PROMPT :: The required output is the lines from the one with "camera: 25 degrees right, 25 degrees up" through the end of the data, repeated verbatim, with no pictures included.

Scene difference descriptions:
::::

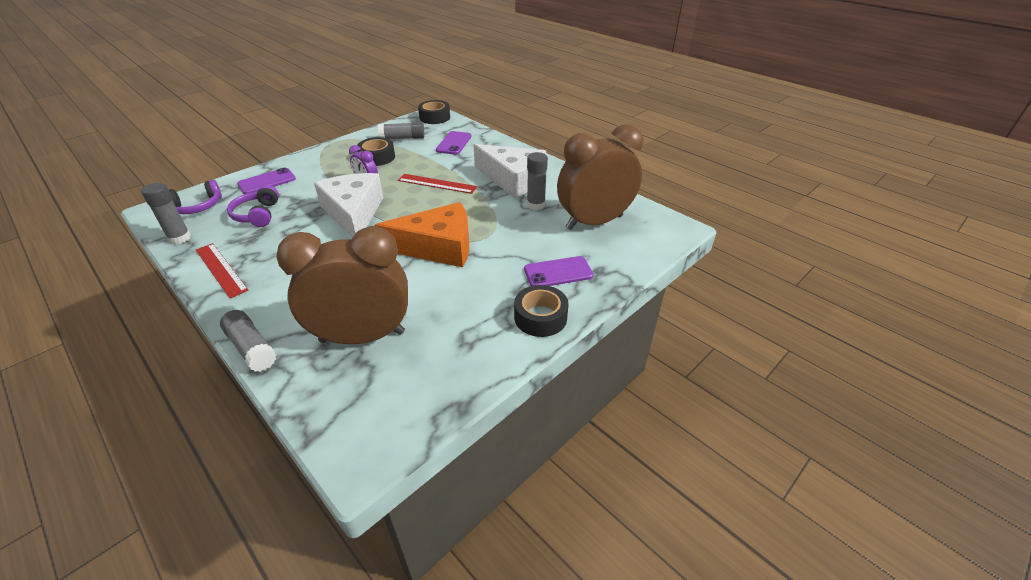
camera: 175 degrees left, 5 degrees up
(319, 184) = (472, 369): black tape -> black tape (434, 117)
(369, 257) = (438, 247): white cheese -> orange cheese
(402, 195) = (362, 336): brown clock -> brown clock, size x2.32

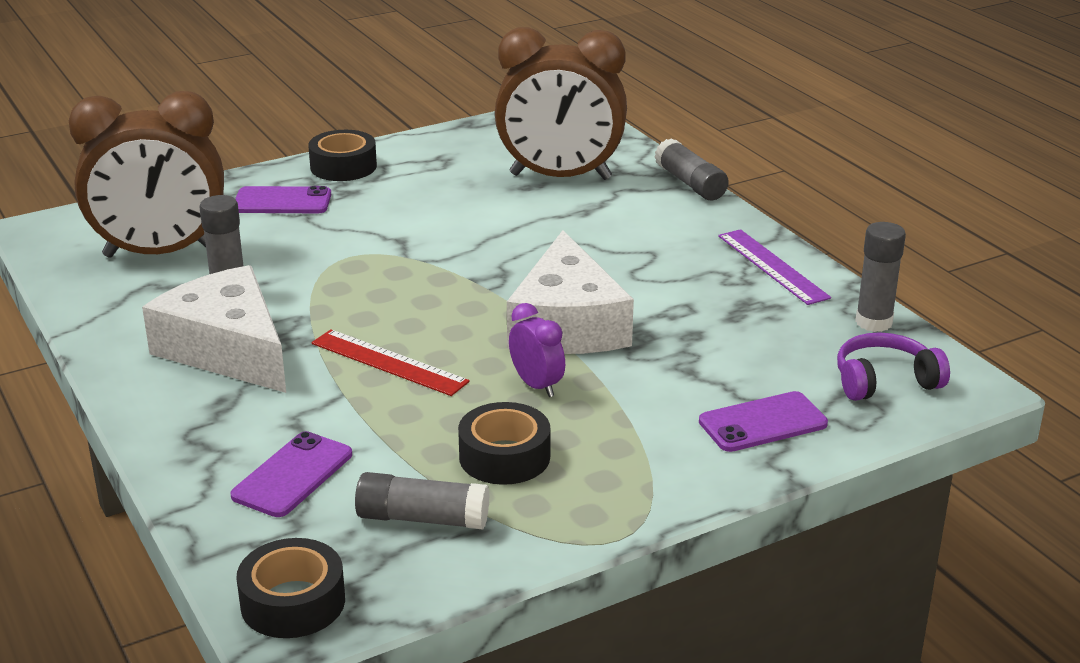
camera: 165 degrees left, 10 degrees down
(221, 269) = (772, 266): red ruler -> purple ruler
(257, 215) = (751, 346): purple headphones -> none
(438, 247) = (435, 252): orange cheese -> none

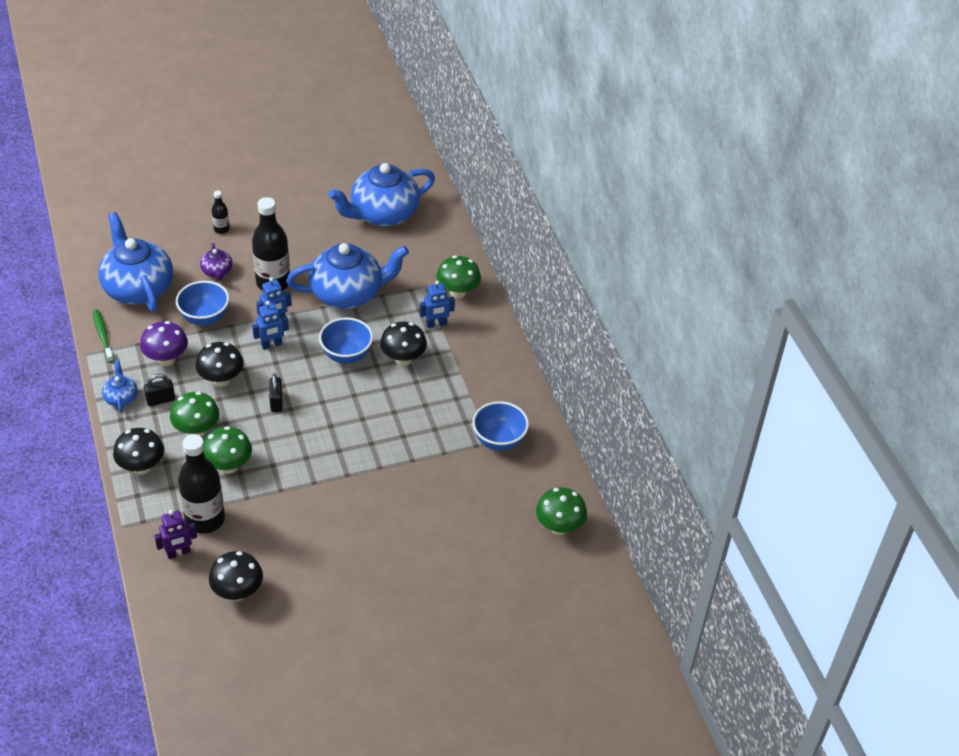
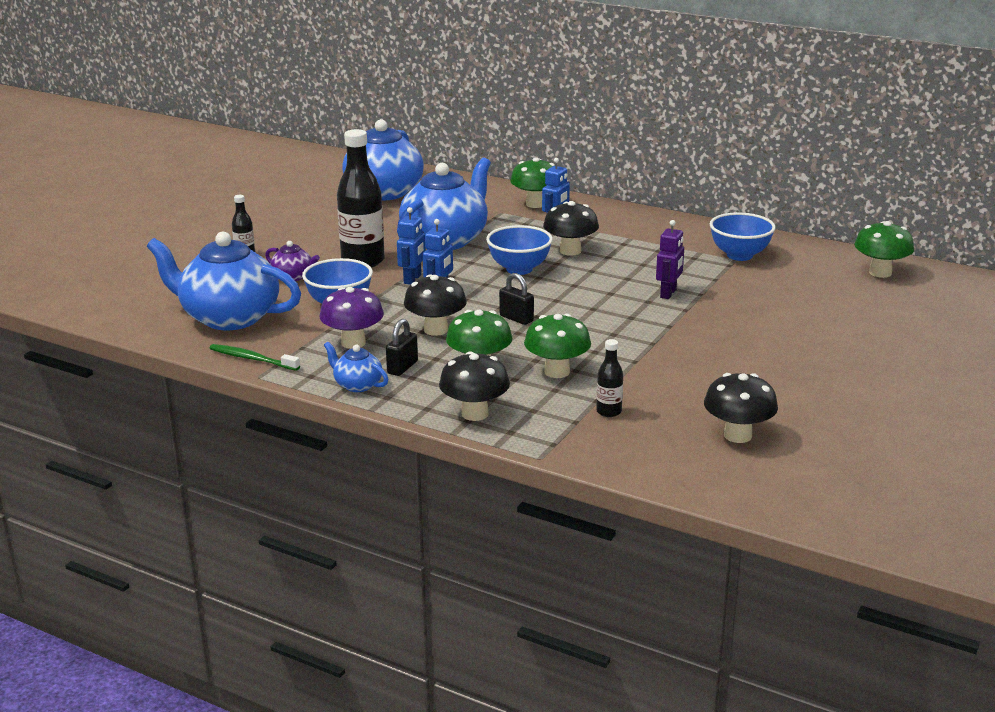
camera: 40 degrees left, 20 degrees down
(178, 553) = (632, 444): purple robot -> purple robot (668, 293)
(205, 519) = (609, 412): black bottle -> black bottle, size x0.47

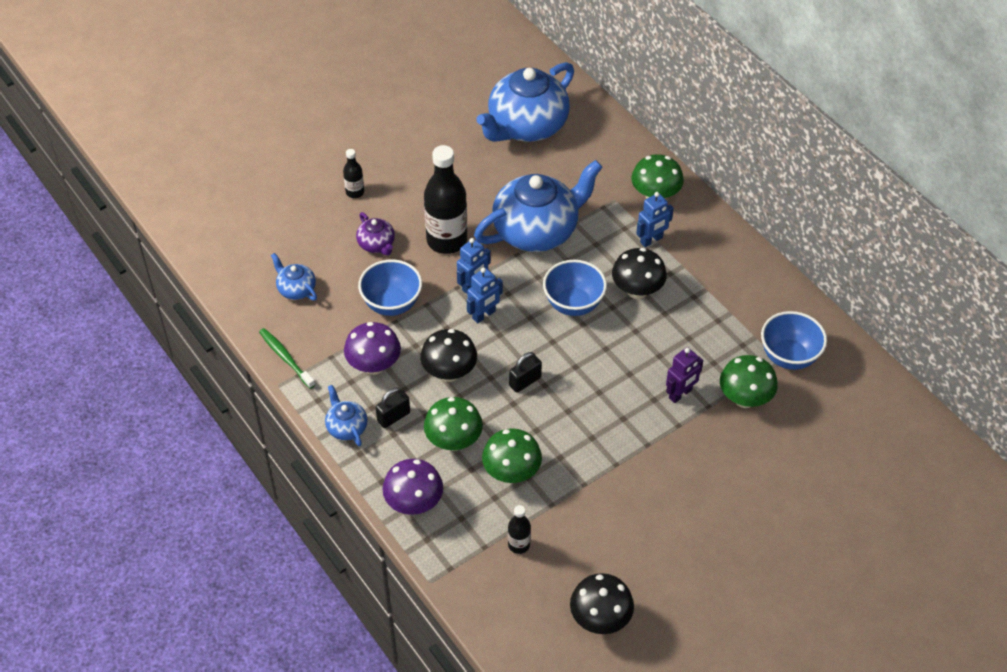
camera: 25 degrees right, 25 degrees up
(229, 317) = (296, 289): blue teapot -> blue teapot, size x0.45
(475, 414) = (414, 503): black mushroom -> purple mushroom
(516, 318) = (525, 381): black padlock -> black padlock turned 75 degrees clockwise
(880, 273) = (902, 436): green mushroom -> green mushroom (745, 399)

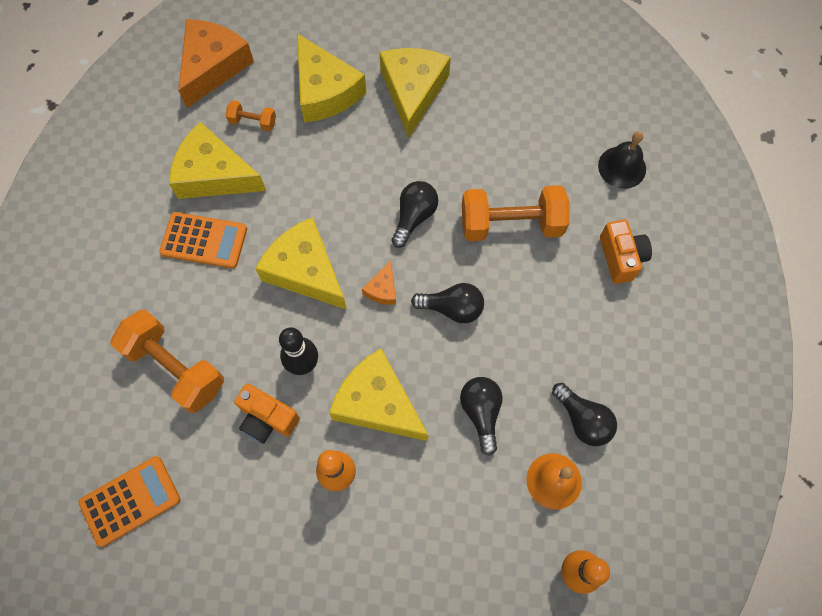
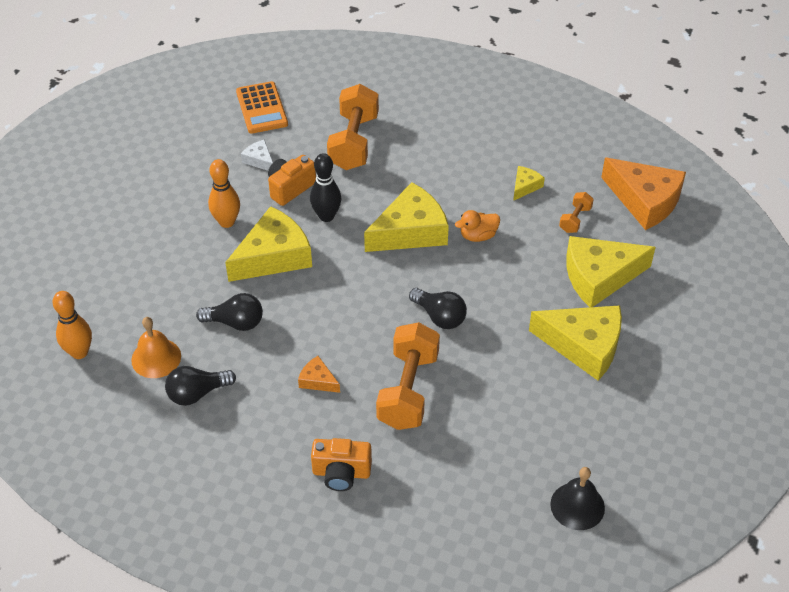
camera: 105 degrees right, 20 degrees down
(175, 367) = (354, 142): orange dumbbell -> orange dumbbell turned 45 degrees counterclockwise
(204, 241) = (461, 172): orange calculator -> none
(214, 174) = (525, 186): yellow cheese -> yellow cheese, size x0.46
(227, 471) = (259, 160): none -> white cheese
(296, 205) = (478, 236): none -> orange duck
(382, 289) = (374, 279): orange cheese -> orange cheese (317, 380)
(452, 308) = (338, 324): black light bulb -> none
(622, 167) = (445, 507): black bell -> black bell (577, 506)

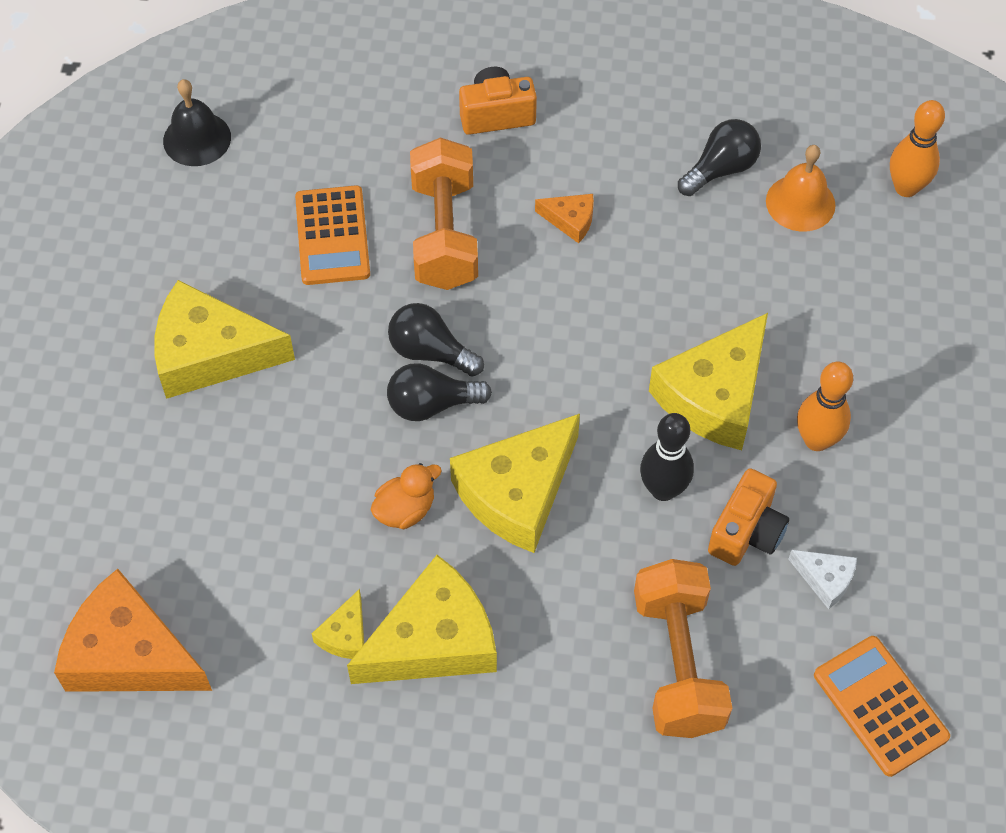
camera: 165 degrees right, 10 degrees up
(235, 322) = (719, 276): black light bulb -> black light bulb (432, 404)
(487, 406) = (332, 236): none -> orange calculator
(575, 219) = (248, 582): orange dumbbell -> none
(599, 277) = (197, 477): yellow cheese -> yellow cheese (433, 640)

::::

ANSWER AREA ::
camera: 25 degrees right, 25 degrees up
(229, 317) = (296, 289): blue teapot -> blue teapot, size x0.45
(475, 414) = (414, 503): black mushroom -> purple mushroom
(516, 318) = (525, 381): black padlock -> black padlock turned 75 degrees clockwise
(880, 273) = (902, 436): green mushroom -> green mushroom (745, 399)

camera: 105 degrees right, 20 degrees down
(175, 367) = (354, 142): orange dumbbell -> orange dumbbell turned 45 degrees counterclockwise
(204, 241) = (461, 172): orange calculator -> none
(214, 174) = (525, 186): yellow cheese -> yellow cheese, size x0.46
(227, 471) = (259, 160): none -> white cheese
(296, 205) = (478, 236): none -> orange duck
(382, 289) = (374, 279): orange cheese -> orange cheese (317, 380)
(452, 308) = (338, 324): black light bulb -> none
(622, 167) = (445, 507): black bell -> black bell (577, 506)

camera: 165 degrees right, 10 degrees up
(235, 322) = (719, 276): black light bulb -> black light bulb (432, 404)
(487, 406) = (332, 236): none -> orange calculator
(575, 219) = (248, 582): orange dumbbell -> none
(599, 277) = (197, 477): yellow cheese -> yellow cheese (433, 640)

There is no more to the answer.